→ **EXCERPTED DATA**:
***
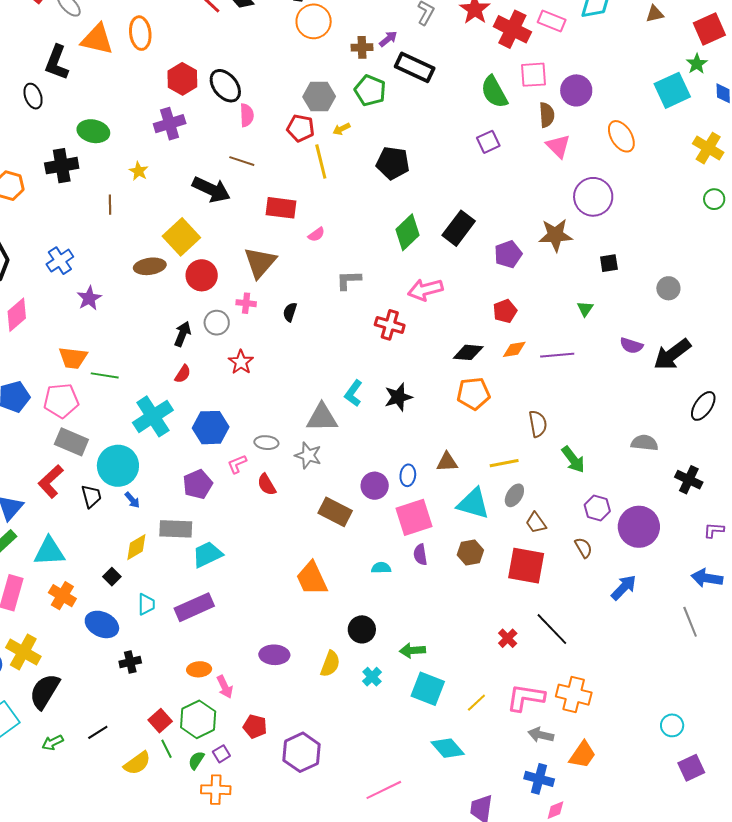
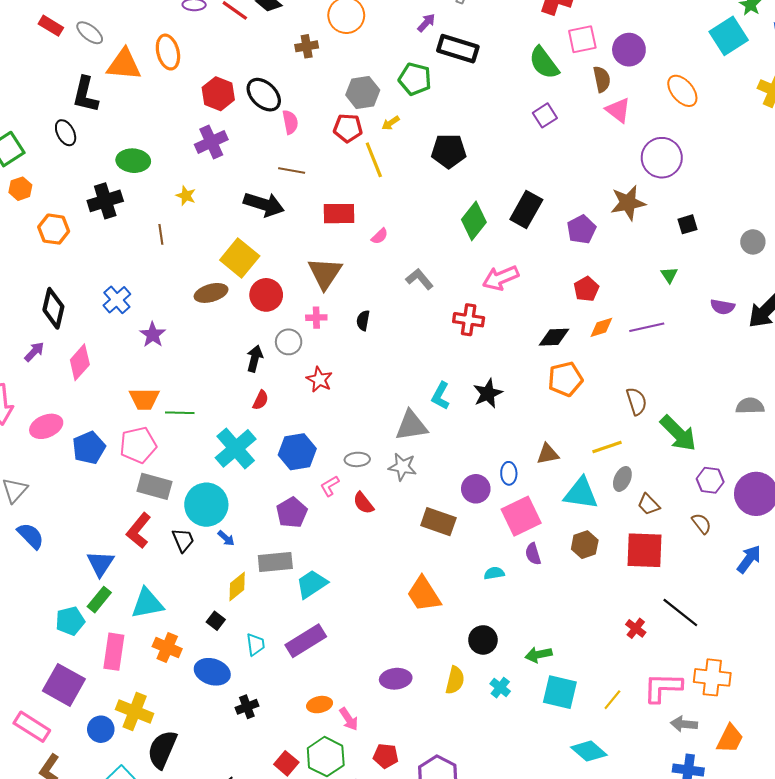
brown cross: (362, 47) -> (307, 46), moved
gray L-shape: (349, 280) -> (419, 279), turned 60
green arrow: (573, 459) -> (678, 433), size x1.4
***
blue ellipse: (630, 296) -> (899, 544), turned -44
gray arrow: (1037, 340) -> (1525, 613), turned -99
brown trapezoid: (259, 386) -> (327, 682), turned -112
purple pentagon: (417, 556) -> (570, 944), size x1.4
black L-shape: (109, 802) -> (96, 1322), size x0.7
***
→ **EXERCISE OBJECTIVE**: Go through the material and report each line that holds the string "brown".

→ **EXERCISE ANSWER**:
brown cross: (362, 47) -> (307, 46), moved
brown trapezoid: (259, 386) -> (327, 682), turned -112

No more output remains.